EXERCISE DATA START

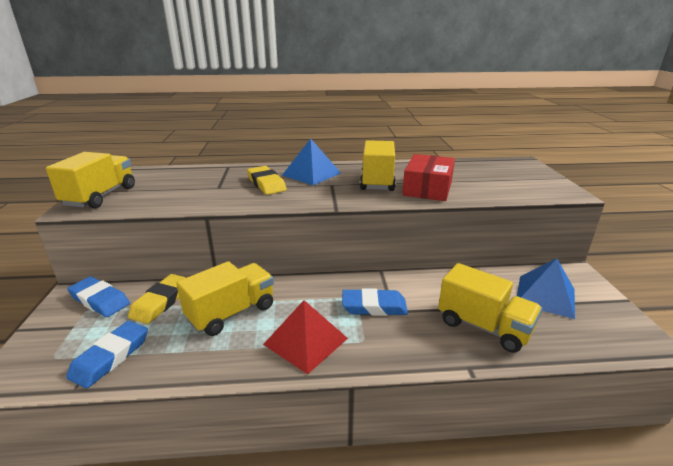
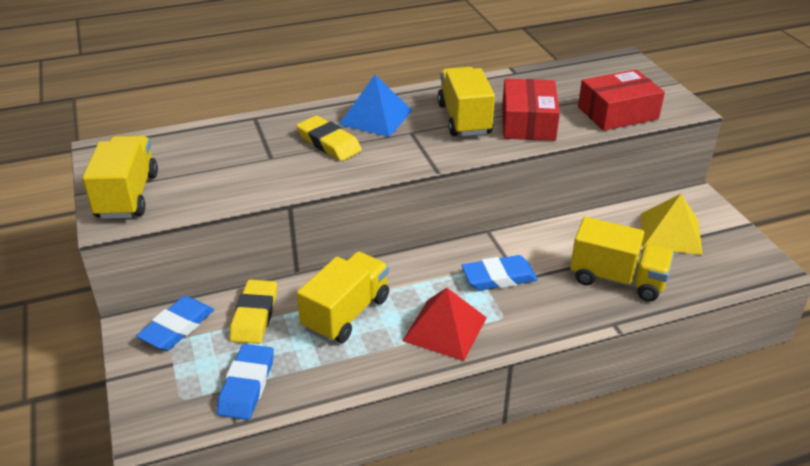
camera: 15 degrees left, 10 degrees up
blue eraser [67,276,130,317] -> blue eraser turned 75 degrees counterclockwise [136,296,214,350]
blue pyramid [517,258,575,319] -> yellow pyramid [641,194,703,255]
none -> red box [578,69,665,131]

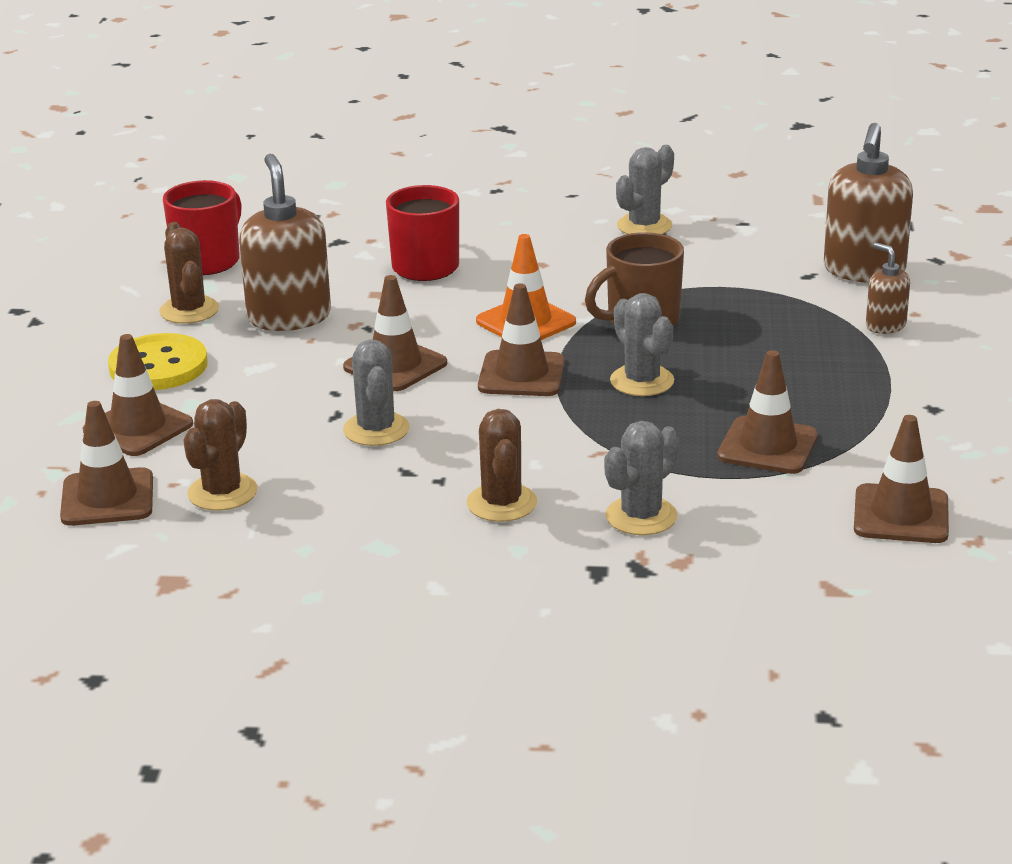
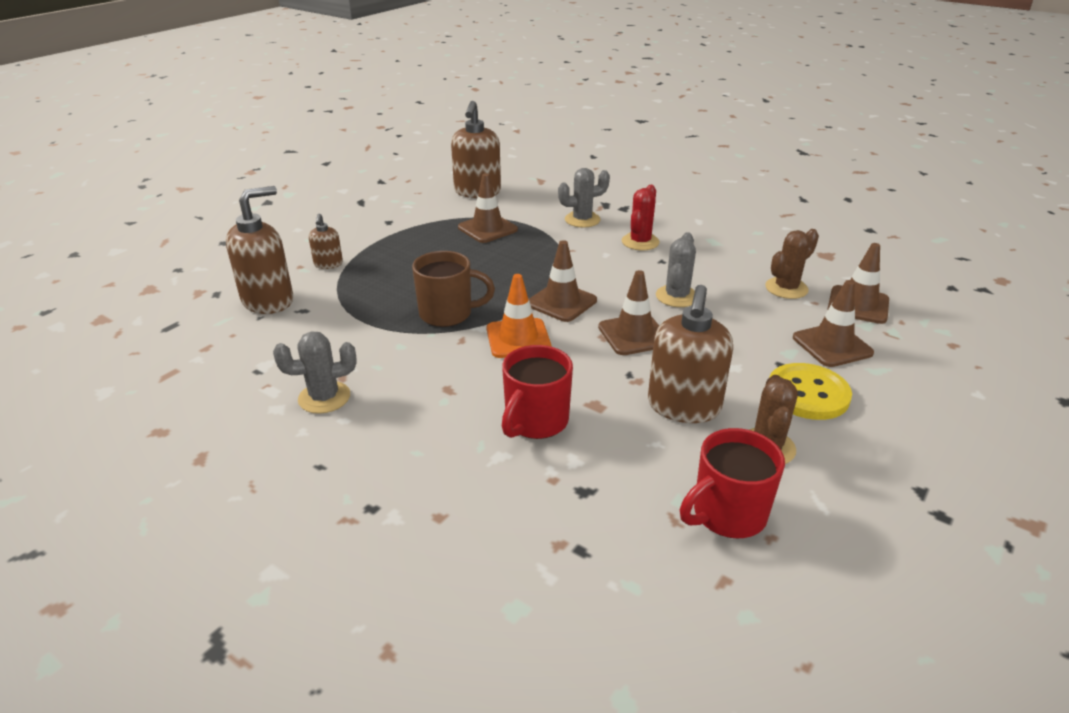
camera: 150 degrees left, 5 degrees up
brown cactus [467,409,537,522] -> red cactus [622,185,660,250]
grey cactus [610,293,674,396] -> none
brown traffic cone [854,415,949,543] -> brown soap dispenser [451,101,501,198]

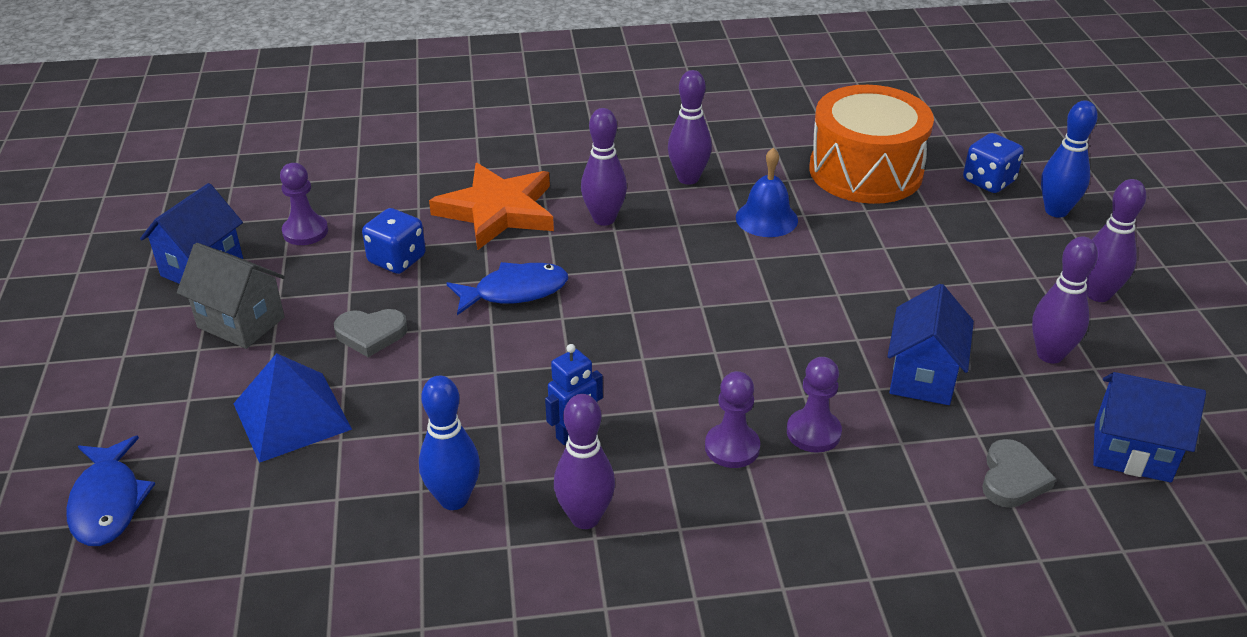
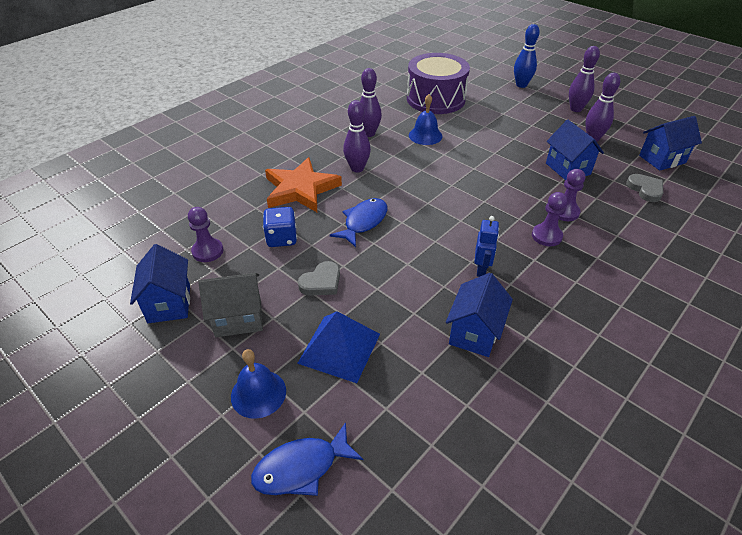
camera: 40 degrees left, 5 degrees up
blue fish [66,436,155,546] -> blue fish turned 120 degrees clockwise [251,422,363,496]
blue bowling pin [419,376,480,510] -> blue house [446,273,513,357]
purple bowling pin [554,394,615,529] -> none
orange drum [809,85,934,204] -> purple drum [407,53,470,114]
blue dice [963,133,1024,193] -> none
none -> blue bell [231,349,286,419]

EXERCISE DATA END

TASK DIRECTIONS
The records need to be restated word for word, minus any images.

ANSWER BOX
camera: 15 degrees left, 10 degrees up
blue eraser [67,276,130,317] -> blue eraser turned 75 degrees counterclockwise [136,296,214,350]
blue pyramid [517,258,575,319] -> yellow pyramid [641,194,703,255]
none -> red box [578,69,665,131]

camera: 150 degrees left, 5 degrees up
brown cactus [467,409,537,522] -> red cactus [622,185,660,250]
grey cactus [610,293,674,396] -> none
brown traffic cone [854,415,949,543] -> brown soap dispenser [451,101,501,198]

camera: 40 degrees left, 5 degrees up
blue fish [66,436,155,546] -> blue fish turned 120 degrees clockwise [251,422,363,496]
blue bowling pin [419,376,480,510] -> blue house [446,273,513,357]
purple bowling pin [554,394,615,529] -> none
orange drum [809,85,934,204] -> purple drum [407,53,470,114]
blue dice [963,133,1024,193] -> none
none -> blue bell [231,349,286,419]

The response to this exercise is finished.